§ Available records:
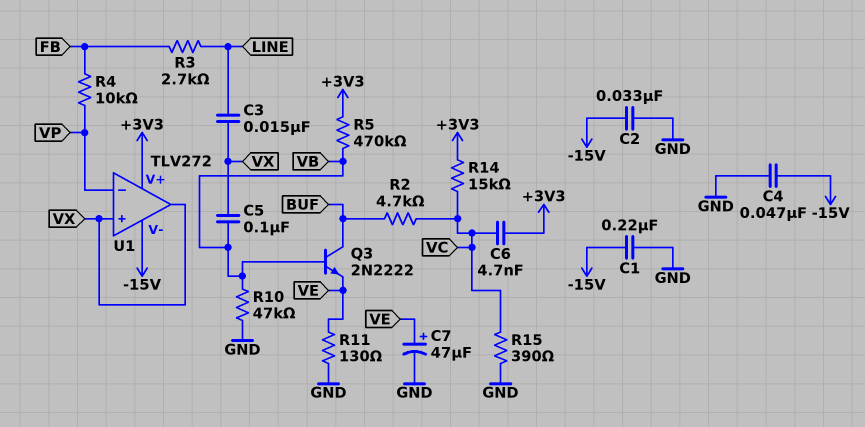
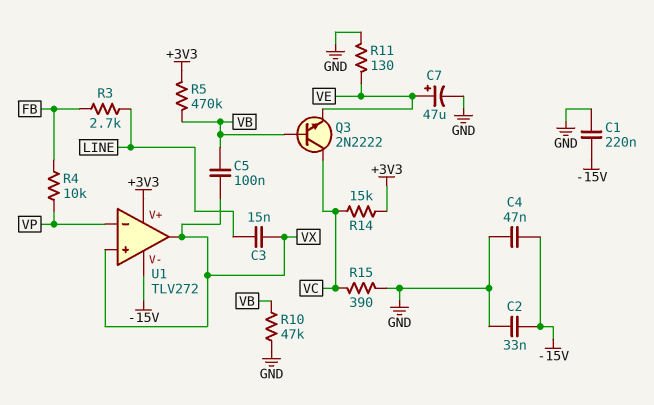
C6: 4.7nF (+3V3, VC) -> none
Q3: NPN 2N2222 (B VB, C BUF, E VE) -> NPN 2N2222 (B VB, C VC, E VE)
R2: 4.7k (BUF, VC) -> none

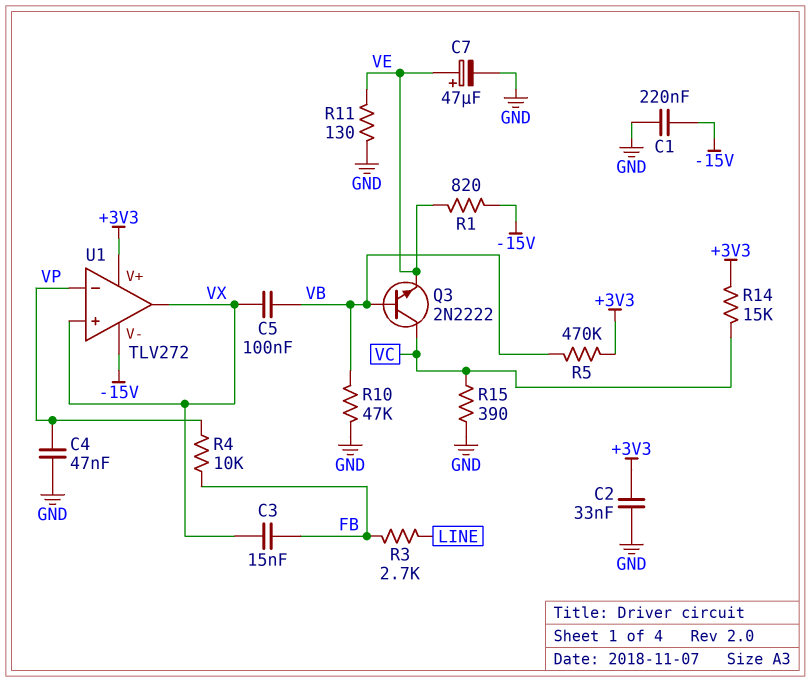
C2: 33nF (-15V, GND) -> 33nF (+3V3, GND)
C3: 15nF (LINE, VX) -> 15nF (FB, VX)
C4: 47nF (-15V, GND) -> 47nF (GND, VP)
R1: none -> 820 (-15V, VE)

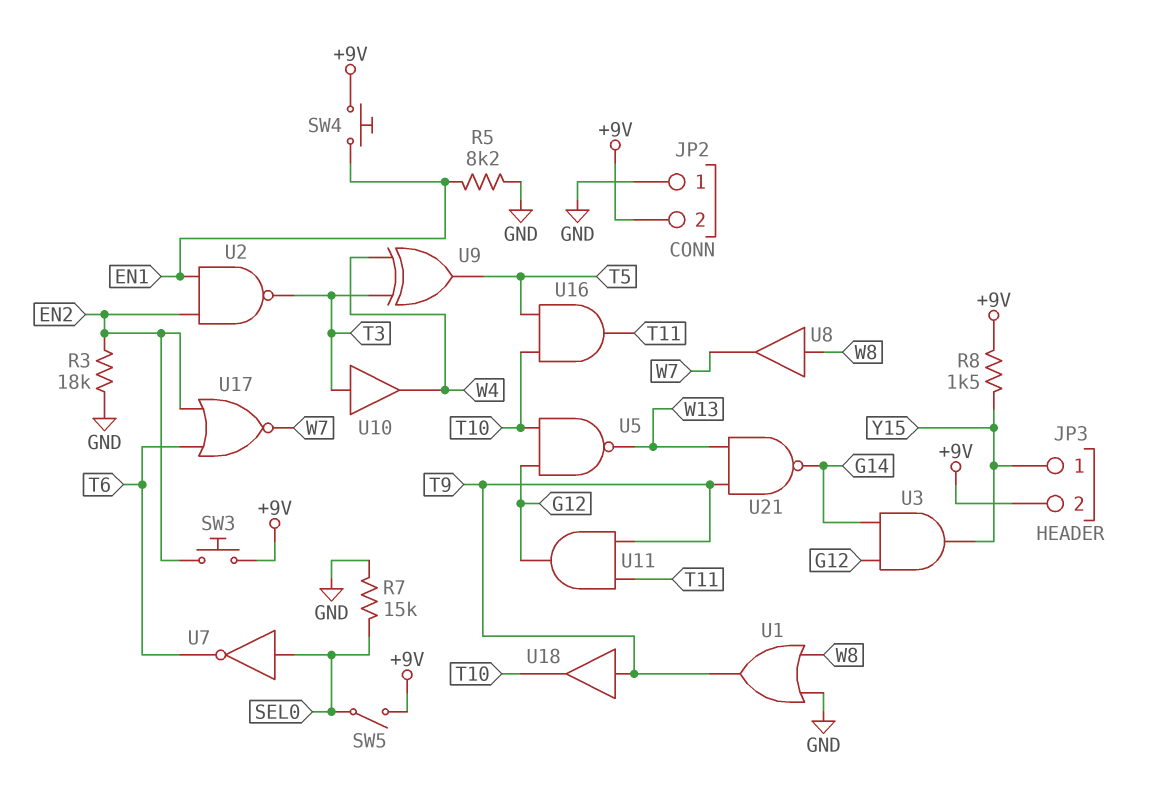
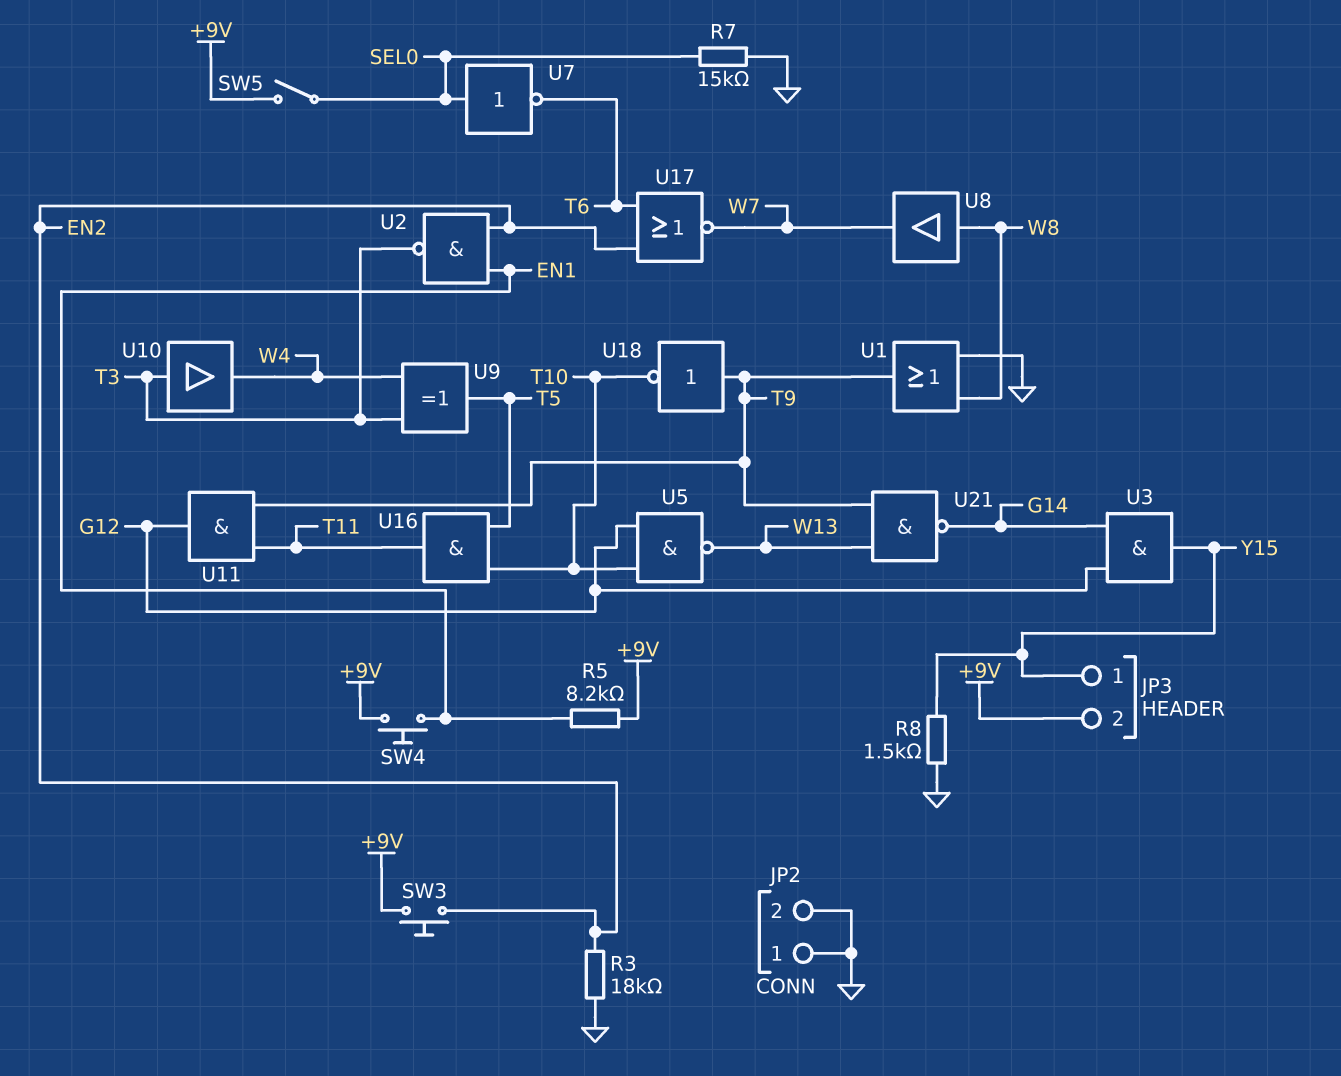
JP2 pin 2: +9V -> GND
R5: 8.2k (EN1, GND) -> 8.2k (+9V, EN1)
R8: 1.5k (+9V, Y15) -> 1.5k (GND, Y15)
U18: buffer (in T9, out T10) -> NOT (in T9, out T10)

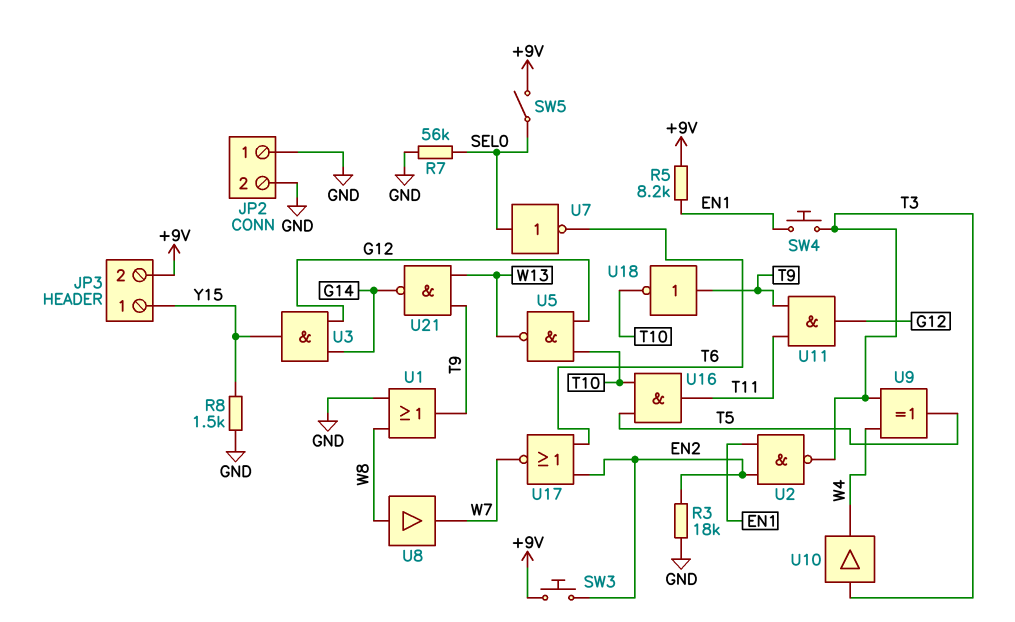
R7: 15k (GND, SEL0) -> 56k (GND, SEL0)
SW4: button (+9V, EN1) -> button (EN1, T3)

§ Exercise aim: Copy out the material exactly as it stands, though no picture should appear in the copy.

§ Response area:
C6: 4.7nF (+3V3, VC) -> none
Q3: NPN 2N2222 (B VB, C BUF, E VE) -> NPN 2N2222 (B VB, C VC, E VE)
R2: 4.7k (BUF, VC) -> none

C2: 33nF (-15V, GND) -> 33nF (+3V3, GND)
C3: 15nF (LINE, VX) -> 15nF (FB, VX)
C4: 47nF (-15V, GND) -> 47nF (GND, VP)
R1: none -> 820 (-15V, VE)

JP2 pin 2: +9V -> GND
R5: 8.2k (EN1, GND) -> 8.2k (+9V, EN1)
R8: 1.5k (+9V, Y15) -> 1.5k (GND, Y15)
U18: buffer (in T9, out T10) -> NOT (in T9, out T10)

R7: 15k (GND, SEL0) -> 56k (GND, SEL0)
SW4: button (+9V, EN1) -> button (EN1, T3)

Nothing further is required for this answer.